**Recorded information:**
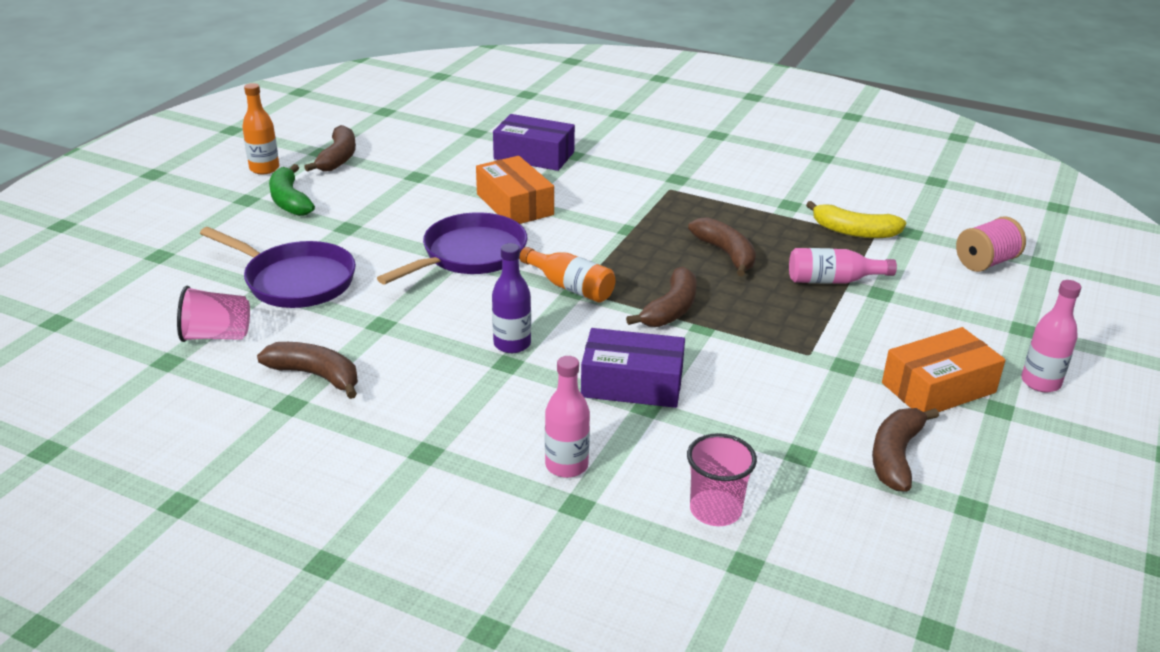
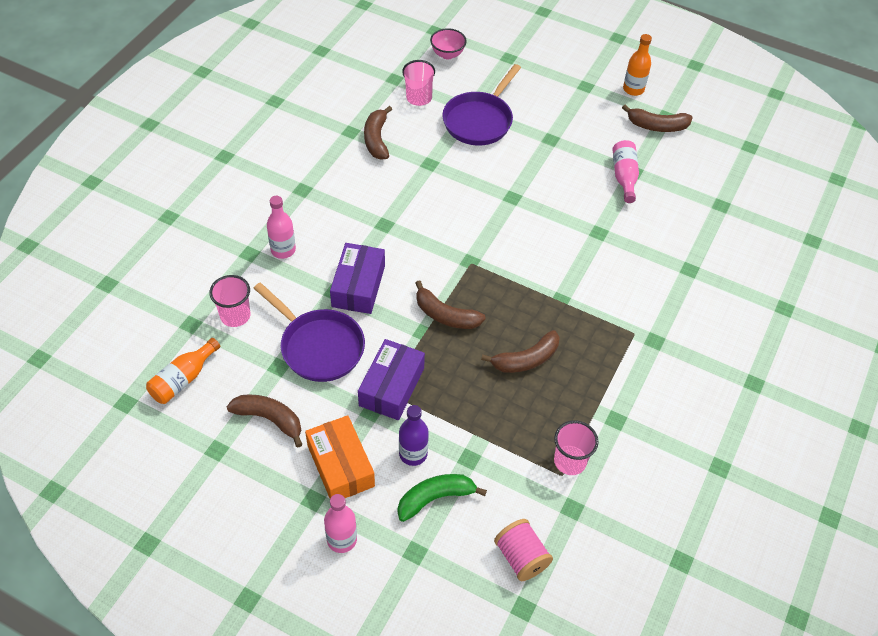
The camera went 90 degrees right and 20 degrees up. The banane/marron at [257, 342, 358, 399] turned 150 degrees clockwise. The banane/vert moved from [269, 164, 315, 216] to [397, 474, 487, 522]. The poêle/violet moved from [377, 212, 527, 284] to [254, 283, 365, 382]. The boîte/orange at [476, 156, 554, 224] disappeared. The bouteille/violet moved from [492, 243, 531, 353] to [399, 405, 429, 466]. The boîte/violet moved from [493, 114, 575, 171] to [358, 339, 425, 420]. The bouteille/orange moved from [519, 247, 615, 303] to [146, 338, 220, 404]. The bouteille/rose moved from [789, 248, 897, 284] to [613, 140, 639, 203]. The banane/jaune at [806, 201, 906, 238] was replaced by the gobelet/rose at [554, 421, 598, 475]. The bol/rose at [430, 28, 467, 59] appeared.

* * *

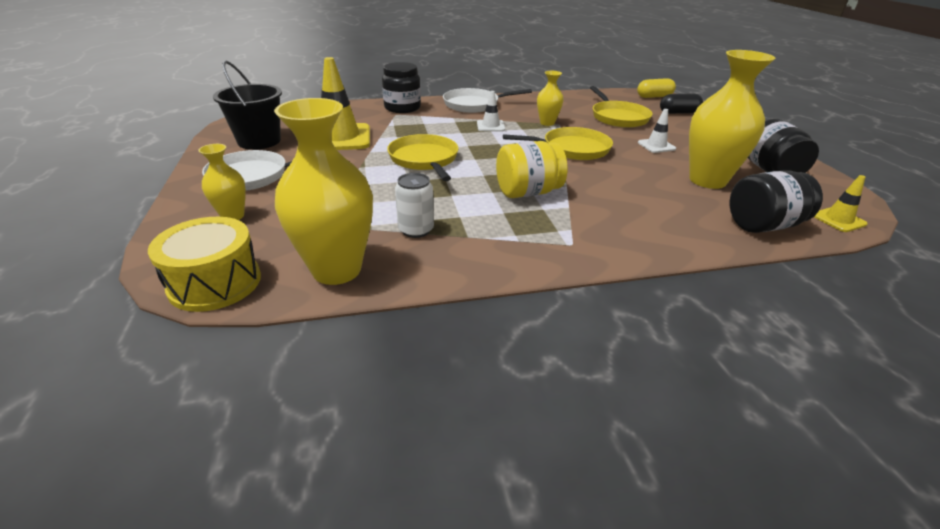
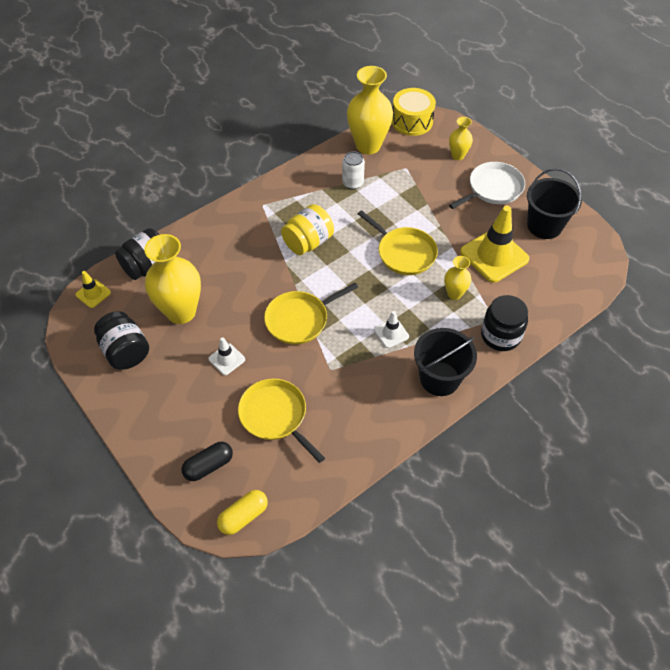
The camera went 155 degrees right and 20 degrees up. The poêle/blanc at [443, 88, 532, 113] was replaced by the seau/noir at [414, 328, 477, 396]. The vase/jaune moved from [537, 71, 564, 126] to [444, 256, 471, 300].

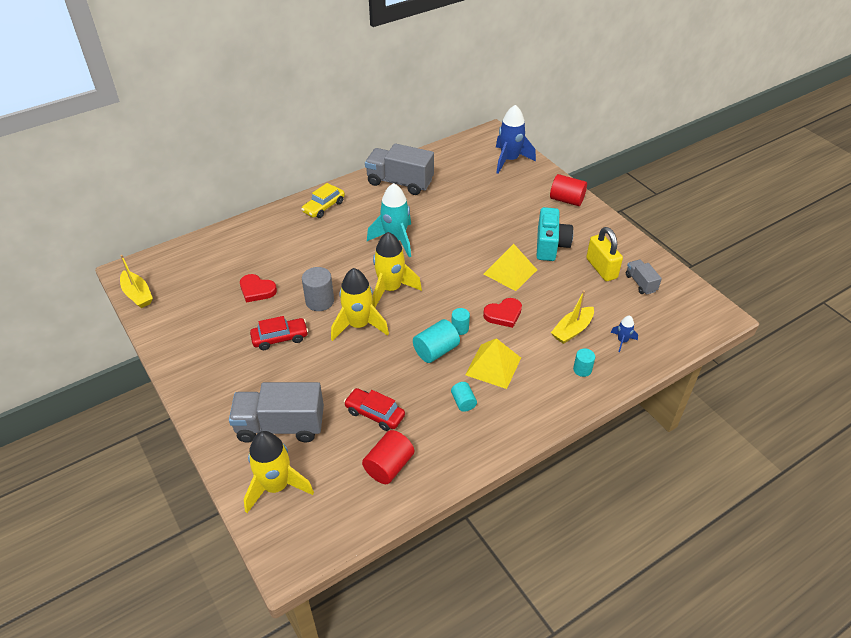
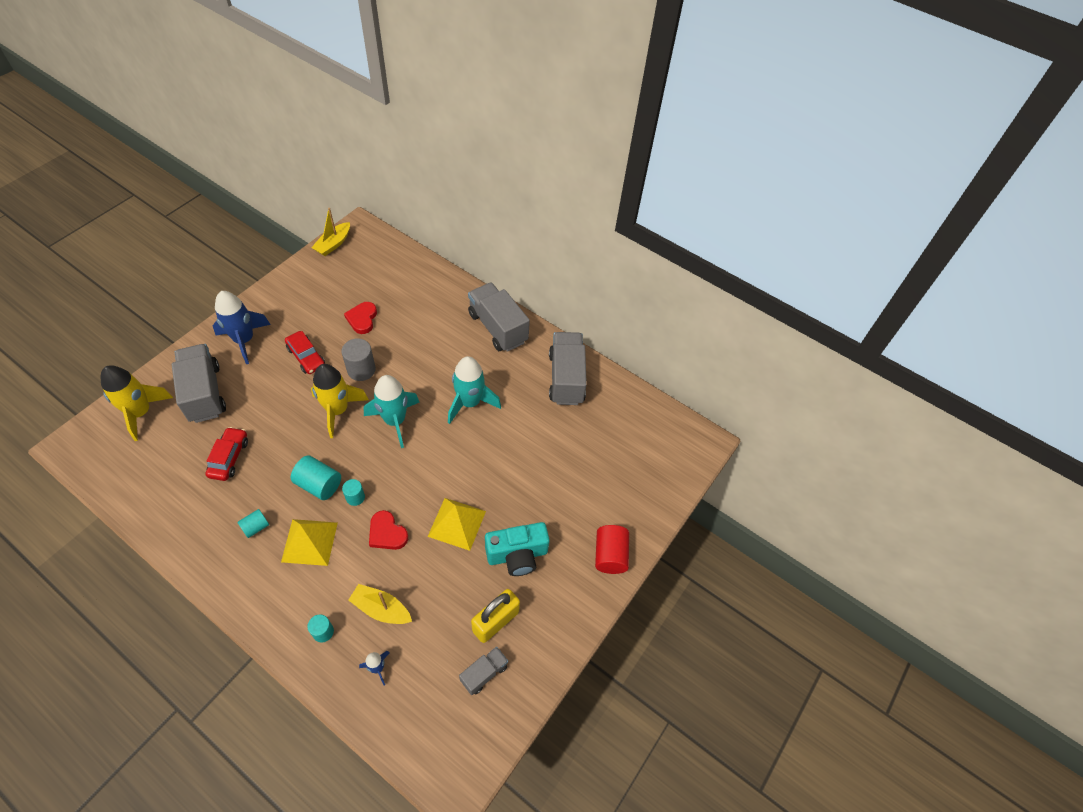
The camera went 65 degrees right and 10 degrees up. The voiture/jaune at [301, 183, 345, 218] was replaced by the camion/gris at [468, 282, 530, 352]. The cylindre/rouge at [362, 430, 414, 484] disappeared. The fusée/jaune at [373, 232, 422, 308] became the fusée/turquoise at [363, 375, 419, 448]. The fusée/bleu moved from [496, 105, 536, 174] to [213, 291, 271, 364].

**Task goal:** Both boundary lines included, write out word for word only the lines above from the one containing "The camera went 155" to the one containing "The camera went 65", leaving out any pictures.

**Task response:**
The camera went 155 degrees right and 20 degrees up. The poêle/blanc at [443, 88, 532, 113] was replaced by the seau/noir at [414, 328, 477, 396]. The vase/jaune moved from [537, 71, 564, 126] to [444, 256, 471, 300].

The camera went 65 degrees right and 10 degrees up. The voiture/jaune at [301, 183, 345, 218] was replaced by the camion/gris at [468, 282, 530, 352]. The cylindre/rouge at [362, 430, 414, 484] disappeared. The fusée/jaune at [373, 232, 422, 308] became the fusée/turquoise at [363, 375, 419, 448]. The fusée/bleu moved from [496, 105, 536, 174] to [213, 291, 271, 364].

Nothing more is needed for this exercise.